TASK DESCRIPTION:
Repeat verbatim, and only, the lines of the data below, beginning at the line that contains "Mask: **adipose tissue**." and stopping after the line that contains "Image attached. H&E-stained".
#### RECORDS TO PROCESS ####
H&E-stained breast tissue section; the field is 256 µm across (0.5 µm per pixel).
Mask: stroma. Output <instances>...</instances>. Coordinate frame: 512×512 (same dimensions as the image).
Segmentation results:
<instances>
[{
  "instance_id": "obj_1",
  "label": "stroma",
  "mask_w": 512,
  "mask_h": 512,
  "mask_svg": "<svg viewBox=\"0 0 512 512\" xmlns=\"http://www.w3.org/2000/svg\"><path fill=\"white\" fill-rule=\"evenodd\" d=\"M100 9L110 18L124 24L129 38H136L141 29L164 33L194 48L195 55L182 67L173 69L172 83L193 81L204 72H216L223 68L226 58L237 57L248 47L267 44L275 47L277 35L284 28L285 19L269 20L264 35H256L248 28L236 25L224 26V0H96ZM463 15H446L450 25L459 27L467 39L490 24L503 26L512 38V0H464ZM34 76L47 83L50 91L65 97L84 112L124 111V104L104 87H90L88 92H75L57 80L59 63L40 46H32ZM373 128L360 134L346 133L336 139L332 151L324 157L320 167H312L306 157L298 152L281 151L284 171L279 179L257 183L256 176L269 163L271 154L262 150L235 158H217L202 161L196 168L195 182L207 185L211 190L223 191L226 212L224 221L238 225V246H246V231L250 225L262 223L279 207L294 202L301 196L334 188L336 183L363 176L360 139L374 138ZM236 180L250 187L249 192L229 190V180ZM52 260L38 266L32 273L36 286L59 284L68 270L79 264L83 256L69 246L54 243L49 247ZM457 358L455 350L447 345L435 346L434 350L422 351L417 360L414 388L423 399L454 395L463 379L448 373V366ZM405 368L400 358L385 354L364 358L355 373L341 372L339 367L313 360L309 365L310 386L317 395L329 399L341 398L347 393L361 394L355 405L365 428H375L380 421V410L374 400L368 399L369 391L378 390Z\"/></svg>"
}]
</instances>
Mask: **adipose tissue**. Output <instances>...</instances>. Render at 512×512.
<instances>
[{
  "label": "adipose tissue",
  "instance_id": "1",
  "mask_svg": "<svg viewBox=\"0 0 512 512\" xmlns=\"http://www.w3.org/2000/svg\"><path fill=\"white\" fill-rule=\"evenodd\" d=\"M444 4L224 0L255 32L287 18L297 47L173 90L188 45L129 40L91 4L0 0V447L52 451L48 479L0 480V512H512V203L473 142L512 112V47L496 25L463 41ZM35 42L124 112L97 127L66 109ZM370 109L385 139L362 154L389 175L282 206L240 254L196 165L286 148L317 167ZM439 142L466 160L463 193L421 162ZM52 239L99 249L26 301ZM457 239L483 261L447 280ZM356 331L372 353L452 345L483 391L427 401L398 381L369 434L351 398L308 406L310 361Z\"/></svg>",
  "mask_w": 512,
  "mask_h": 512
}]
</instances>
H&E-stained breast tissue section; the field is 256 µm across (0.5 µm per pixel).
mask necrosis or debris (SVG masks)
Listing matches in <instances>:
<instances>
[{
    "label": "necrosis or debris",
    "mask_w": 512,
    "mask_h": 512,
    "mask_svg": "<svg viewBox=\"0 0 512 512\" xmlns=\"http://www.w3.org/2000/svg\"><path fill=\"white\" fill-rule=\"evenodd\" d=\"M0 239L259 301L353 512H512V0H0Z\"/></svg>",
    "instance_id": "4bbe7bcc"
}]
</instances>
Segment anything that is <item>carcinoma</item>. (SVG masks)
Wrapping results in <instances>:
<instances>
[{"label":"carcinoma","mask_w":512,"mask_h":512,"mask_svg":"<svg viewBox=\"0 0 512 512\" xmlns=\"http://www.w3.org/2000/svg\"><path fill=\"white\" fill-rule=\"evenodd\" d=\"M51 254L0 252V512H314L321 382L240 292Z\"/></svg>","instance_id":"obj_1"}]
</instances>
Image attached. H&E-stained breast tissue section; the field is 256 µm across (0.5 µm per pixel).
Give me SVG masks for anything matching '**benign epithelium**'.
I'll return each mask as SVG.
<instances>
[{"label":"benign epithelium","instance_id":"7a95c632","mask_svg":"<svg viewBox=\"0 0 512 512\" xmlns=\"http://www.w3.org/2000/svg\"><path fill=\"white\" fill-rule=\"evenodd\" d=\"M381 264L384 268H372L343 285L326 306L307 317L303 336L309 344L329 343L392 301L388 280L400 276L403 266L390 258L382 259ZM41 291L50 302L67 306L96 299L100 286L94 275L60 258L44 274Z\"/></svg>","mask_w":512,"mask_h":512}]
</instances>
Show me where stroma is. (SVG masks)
####
ANSWER FOR THE TASK:
Mask: **adipose tissue**. Output <instances>...</instances>. Render at 512×512.
<instances>
[{
  "label": "adipose tissue",
  "instance_id": "1",
  "mask_svg": "<svg viewBox=\"0 0 512 512\" xmlns=\"http://www.w3.org/2000/svg\"><path fill=\"white\" fill-rule=\"evenodd\" d=\"M444 4L224 0L255 32L287 18L297 47L173 90L188 45L129 40L91 4L0 0V447L52 451L48 479L0 480V512H512V203L473 142L512 112V47L496 25L463 41ZM35 42L124 112L97 127L66 109ZM370 109L385 139L362 154L389 175L282 206L240 254L196 165L286 148L317 167ZM439 142L466 160L463 193L421 162ZM52 239L99 249L26 301ZM457 239L483 261L447 280ZM356 331L372 353L452 345L483 391L427 401L398 381L369 434L351 398L308 406L310 361Z\"/></svg>",
  "mask_w": 512,
  "mask_h": 512
}]
</instances>
H&E-stained breast tissue section; the field is 256 µm across (0.5 µm per pixel).
mask necrosis or debris (SVG masks)
Listing matches in <instances>:
<instances>
[{
    "label": "necrosis or debris",
    "mask_w": 512,
    "mask_h": 512,
    "mask_svg": "<svg viewBox=\"0 0 512 512\" xmlns=\"http://www.w3.org/2000/svg\"><path fill=\"white\" fill-rule=\"evenodd\" d=\"M0 239L259 301L353 512H512V0H0Z\"/></svg>",
    "instance_id": "4bbe7bcc"
}]
</instances>
Segment anything that is <item>carcinoma</item>. (SVG masks)
Wrapping results in <instances>:
<instances>
[{"label":"carcinoma","mask_w":512,"mask_h":512,"mask_svg":"<svg viewBox=\"0 0 512 512\" xmlns=\"http://www.w3.org/2000/svg\"><path fill=\"white\" fill-rule=\"evenodd\" d=\"M51 254L0 252V512H314L321 382L240 292Z\"/></svg>","instance_id":"obj_1"}]
</instances>
Image attached. H&E-stained breast tissue section; the field is 256 µm across (0.5 µm per pixel).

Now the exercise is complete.